### [Work to be completed]
Output only the lines below from the one holding "camera: 85 degrees right, 10 degrees up" down to the one holding "(316, 265) = (265, 187): none -> red notebook", both end lines included and every picture dropped.

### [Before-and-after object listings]
----------------------------------------

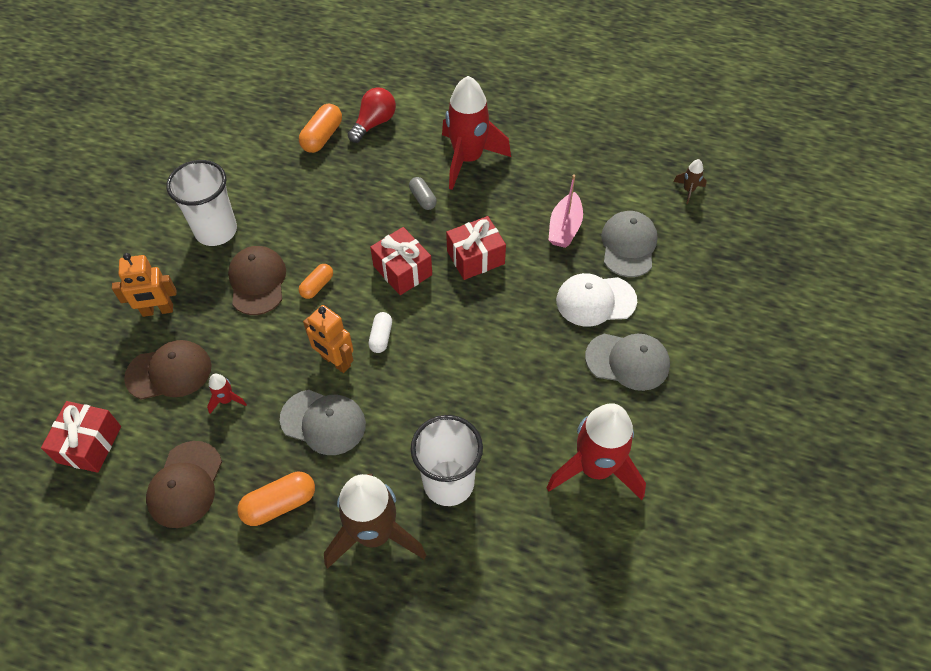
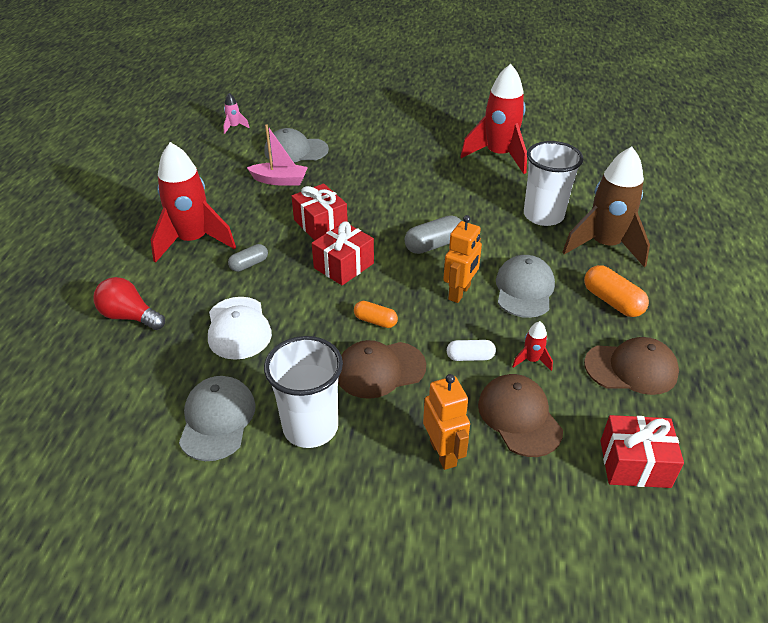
camera: 100 degrees left, 15 degrees down
(322, 137) = (148, 358): orange capsule -> none
(381, 337) = (423, 268): white capsule -> white capsule (470, 357)
(417, 353) = (433, 245): none -> grey capsule
(595, 301) = (354, 162): white cap -> white cap (238, 328)
(627, 361) = (406, 147): grey cap -> grey cap (217, 420)
(688, 190) = (234, 127): brown rocket -> pink rocket

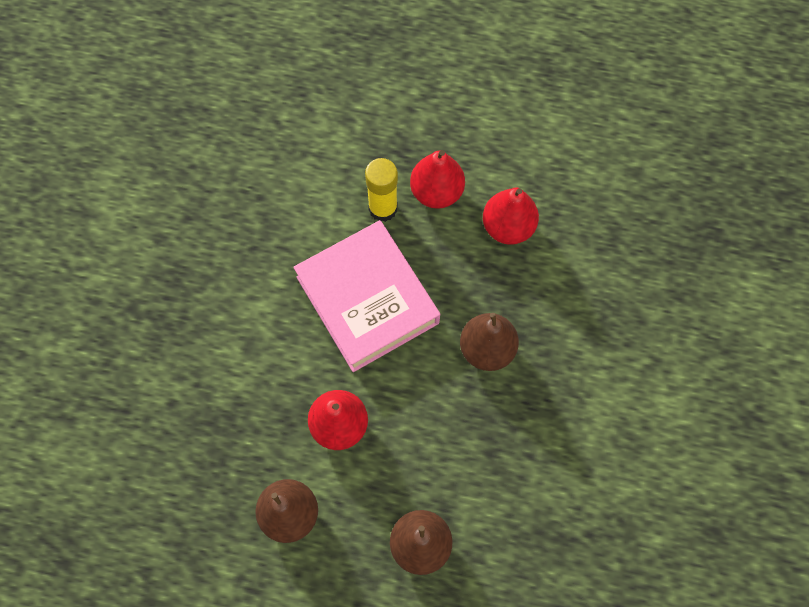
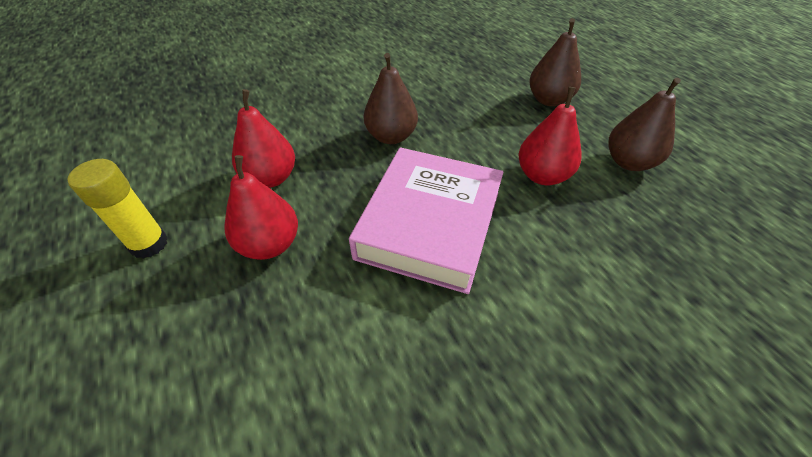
camera: 130 degrees left, 20 degrees down
(383, 208) = (324, 275): yellow glue stick -> yellow glue stick (149, 244)

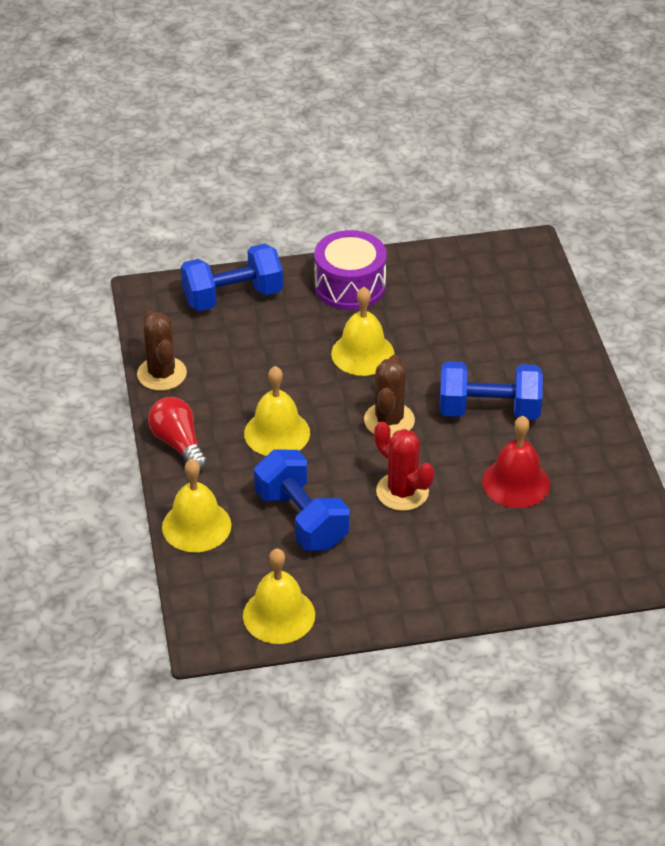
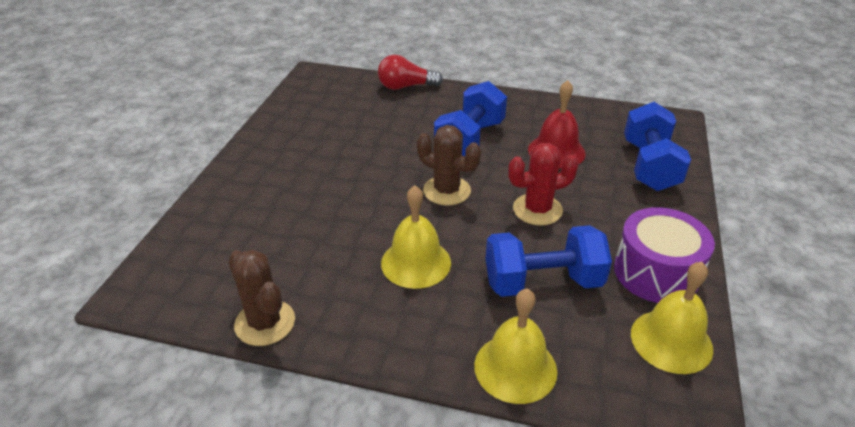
camera: 65 degrees left, 5 degrees down
(162, 374) = (265, 323): brown cactus -> brown cactus turned 45 degrees clockwise
(178, 444) = (381, 343): red light bulb -> red light bulb (406, 87)
(233, 297) = (206, 234): blue dumbbell -> blue dumbbell (649, 166)
(350, 286) = (267, 162): purple drum -> purple drum (656, 272)
(362, 353) = (355, 180): yellow bell -> none

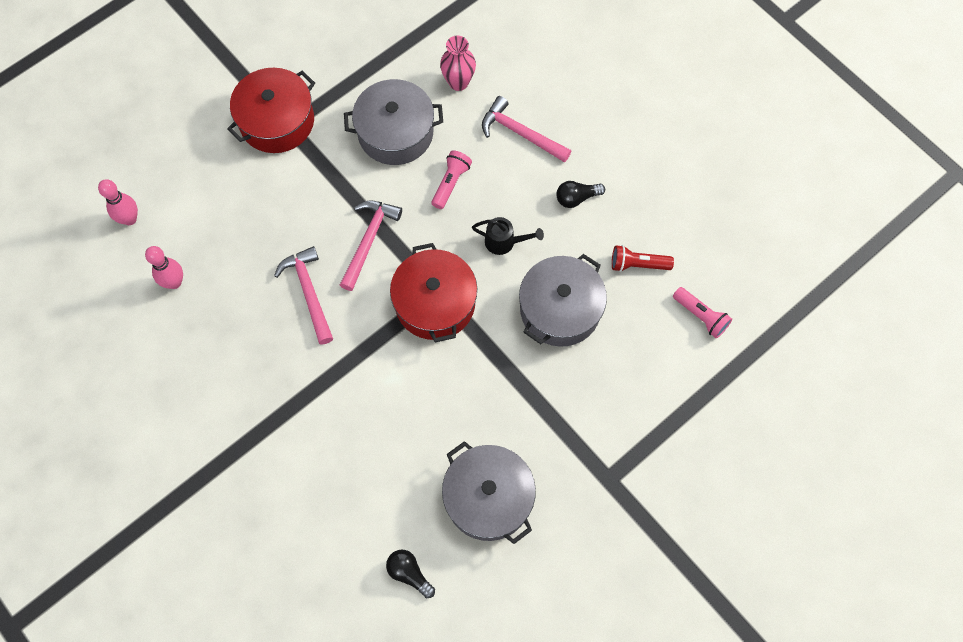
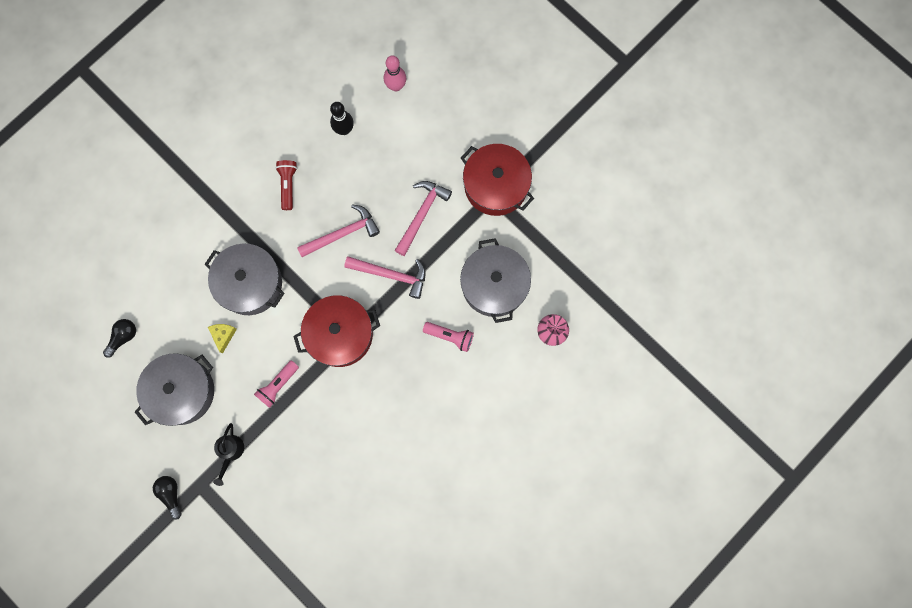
camera: 85 degrees right, 10 degrees up
(174, 282) = (344, 129): pink bowling pin -> black bowling pin
(421, 442) = (223, 335): none -> yellow cheese
(504, 242) = (398, 386): black watering can -> black watering can (230, 452)
(520, 133) = (504, 392): pink hammer -> pink hammer (422, 214)
(560, 309) = (341, 437): grey pot -> grey pot (250, 283)
(576, 198) = (445, 446): black light bulb -> black light bulb (171, 494)
(638, 264) = (386, 502): red flashlight -> red flashlight (288, 185)
(700, 316) = (342, 558): pink flashlight -> pink flashlight (278, 385)

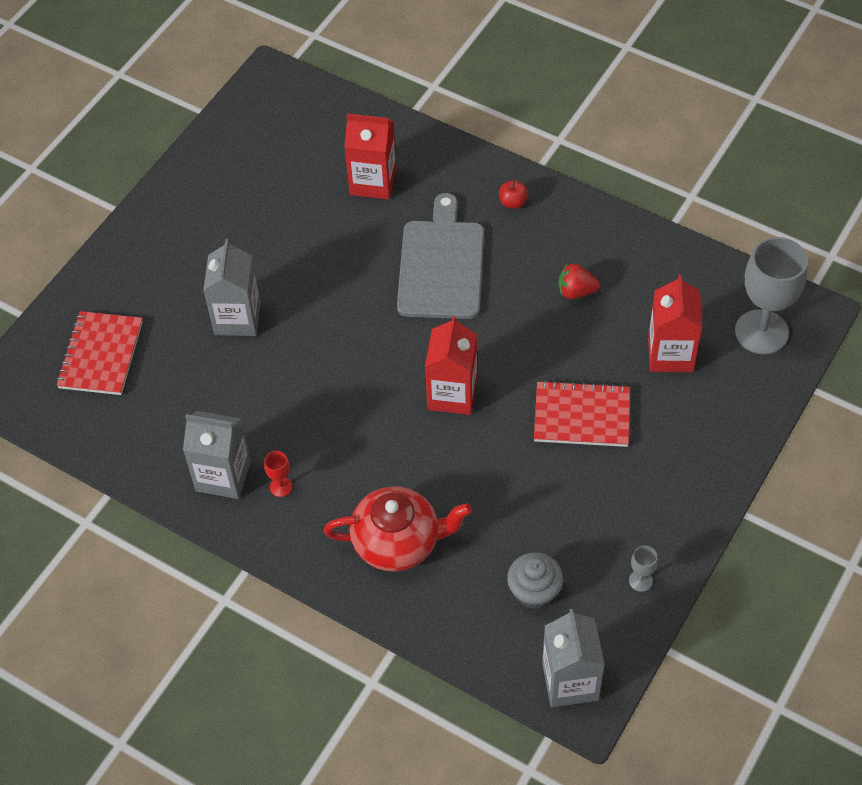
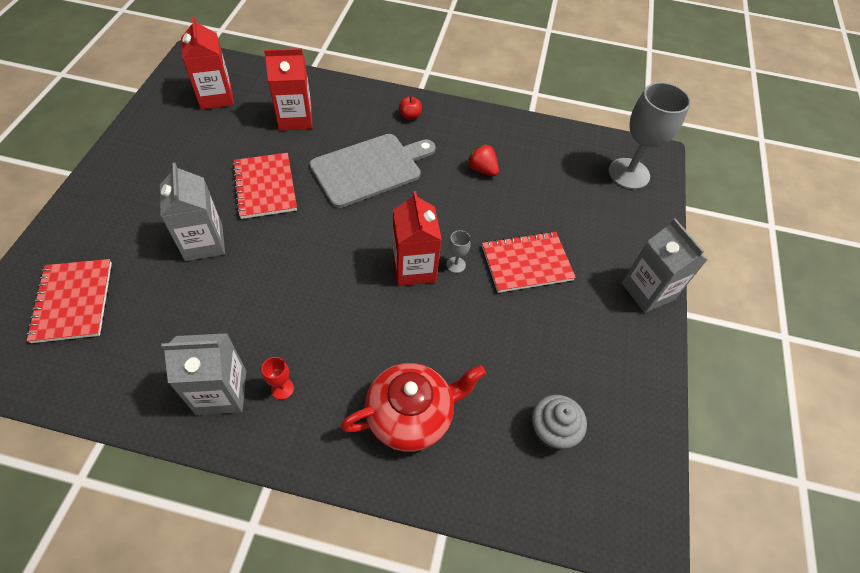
camera: 25 degrees left, 0 degrees up
(316, 265) = (265, 187): none -> red notebook
(441, 265) = (370, 169): grey cutting board -> grey cutting board turned 75 degrees clockwise
(570, 681) = (621, 514): grey carton -> grey carton (647, 291)
(576, 291) = (482, 170): red strawberry -> red strawberry turned 60 degrees clockwise
(640, 581) = (636, 394): grey goblet -> grey goblet (456, 265)
(670, 354) = (572, 202): red carton -> red carton (216, 97)

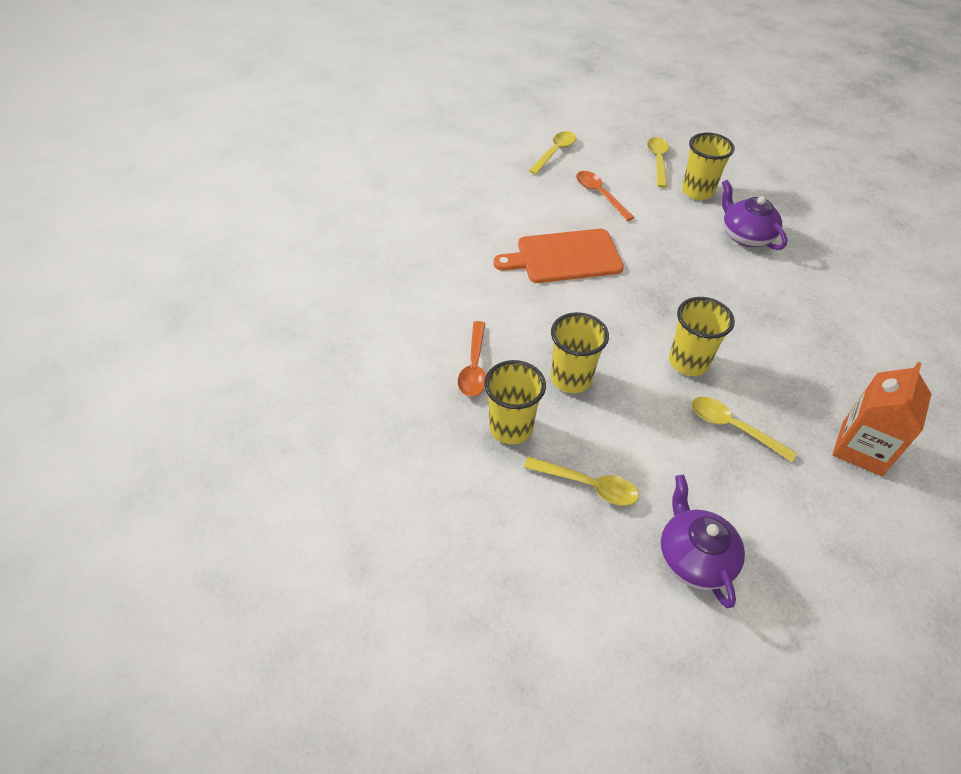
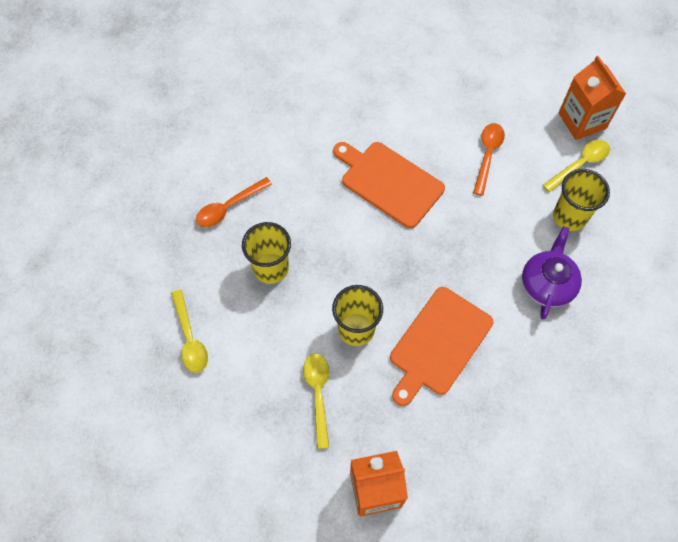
camera: 50 degrees right, 15 degrees up
(510, 428) = (197, 264): yellow cup -> none
(555, 152) = (508, 90): yellow spoon -> none
(622, 139) = (582, 121): none -> orange carton
(694, 557) = (185, 433): purple teapot -> none
(747, 323) = (438, 344): none -> orange cutting board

----------------------------------------

### [Solution for this task]
camera: 85 degrees right, 10 degrees up
(174, 282) = (344, 129): pink bowling pin -> black bowling pin
(421, 442) = (223, 335): none -> yellow cheese
(504, 242) = (398, 386): black watering can -> black watering can (230, 452)
(520, 133) = (504, 392): pink hammer -> pink hammer (422, 214)
(560, 309) = (341, 437): grey pot -> grey pot (250, 283)
(576, 198) = (445, 446): black light bulb -> black light bulb (171, 494)
(638, 264) = (386, 502): red flashlight -> red flashlight (288, 185)
(700, 316) = (342, 558): pink flashlight -> pink flashlight (278, 385)

camera: 25 degrees left, 0 degrees up
(316, 265) = (265, 187): none -> red notebook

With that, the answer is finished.